── Data listing
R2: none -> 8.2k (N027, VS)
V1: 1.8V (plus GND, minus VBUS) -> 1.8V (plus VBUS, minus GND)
────
── Data listing
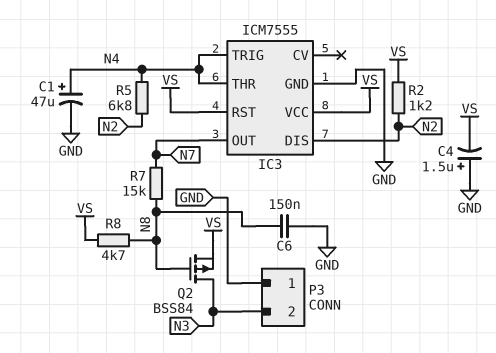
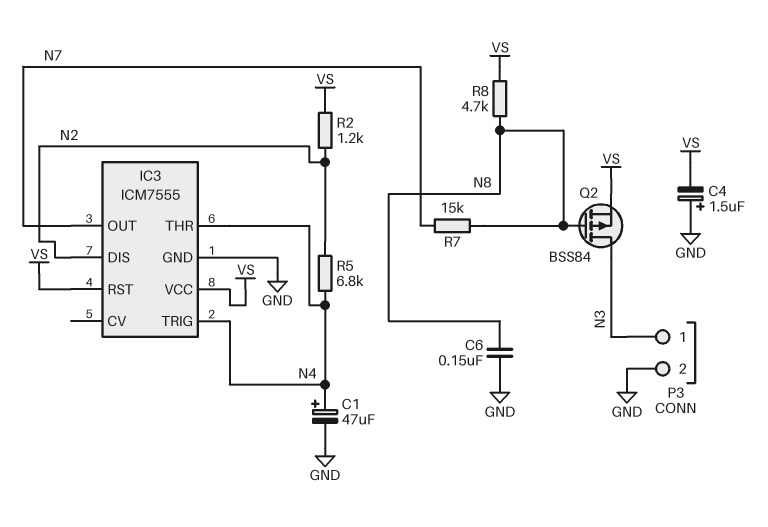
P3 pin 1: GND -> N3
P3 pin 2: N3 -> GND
────
── Data listing
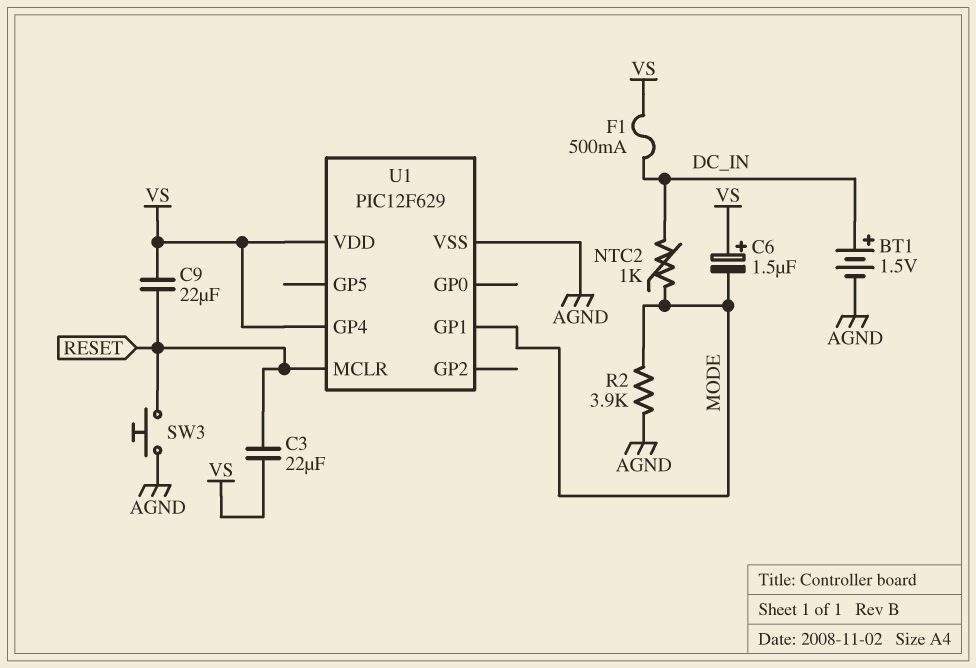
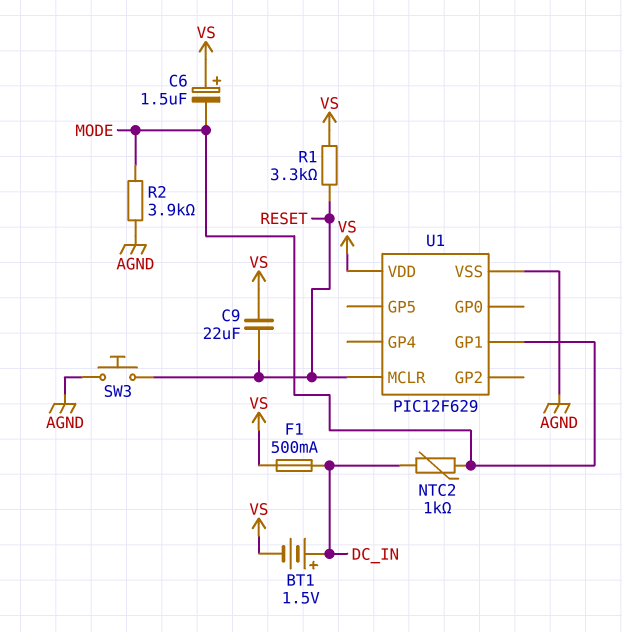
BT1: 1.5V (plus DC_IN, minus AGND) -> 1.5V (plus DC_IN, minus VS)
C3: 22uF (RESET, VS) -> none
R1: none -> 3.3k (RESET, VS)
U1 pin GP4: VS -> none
────
About this task:
Where the listing above has a line with "R2: none -> 8.2k (N027, VS)", start there, and output every line exactly through the line with "V1: 1.8V (plus", which is also included.

Expected answer:
R2: none -> 8.2k (N027, VS)
V1: 1.8V (plus GND, minus VBUS) -> 1.8V (plus VBUS, minus GND)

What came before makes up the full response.